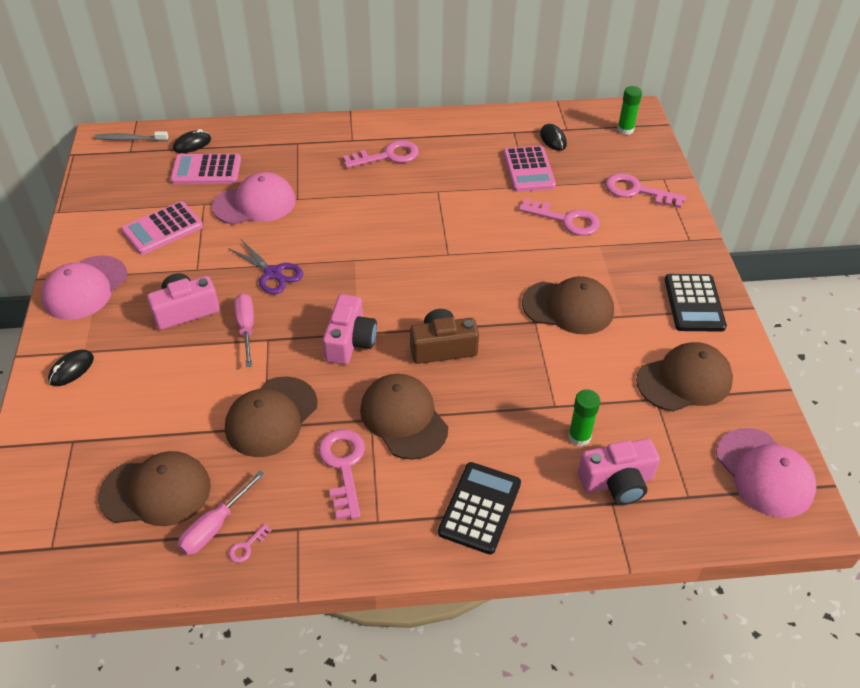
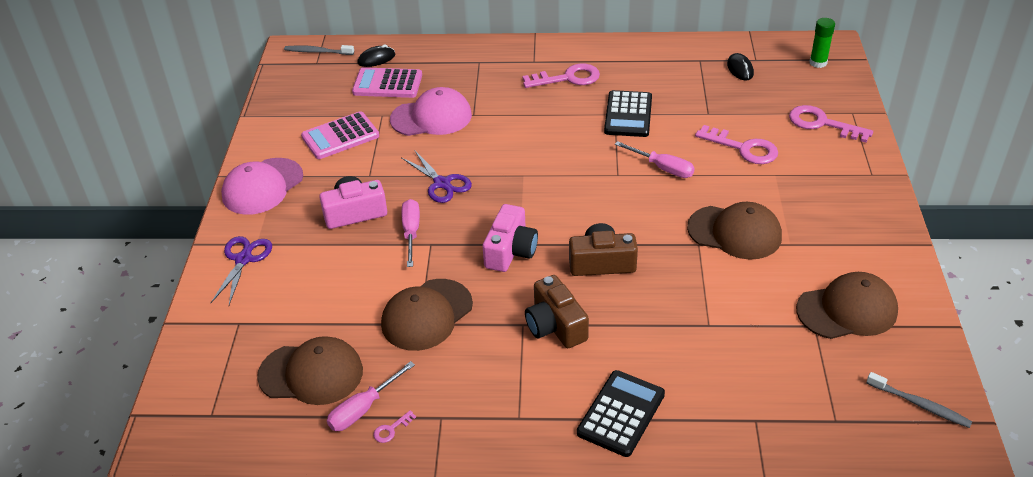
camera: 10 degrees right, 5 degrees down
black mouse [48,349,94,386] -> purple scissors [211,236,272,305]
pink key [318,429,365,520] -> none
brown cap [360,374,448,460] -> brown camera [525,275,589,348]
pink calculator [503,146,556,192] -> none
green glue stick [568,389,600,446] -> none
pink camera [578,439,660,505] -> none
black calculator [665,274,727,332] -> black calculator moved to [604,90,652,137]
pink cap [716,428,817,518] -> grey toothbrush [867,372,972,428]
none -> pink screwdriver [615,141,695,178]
==
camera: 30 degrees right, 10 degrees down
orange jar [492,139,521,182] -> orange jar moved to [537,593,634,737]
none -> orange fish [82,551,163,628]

** What needs to be done **
Among the records above, find the lines that contain "down" and copy every one.

** Solution for this exercise **
camera: 10 degrees right, 5 degrees down
camera: 30 degrees right, 10 degrees down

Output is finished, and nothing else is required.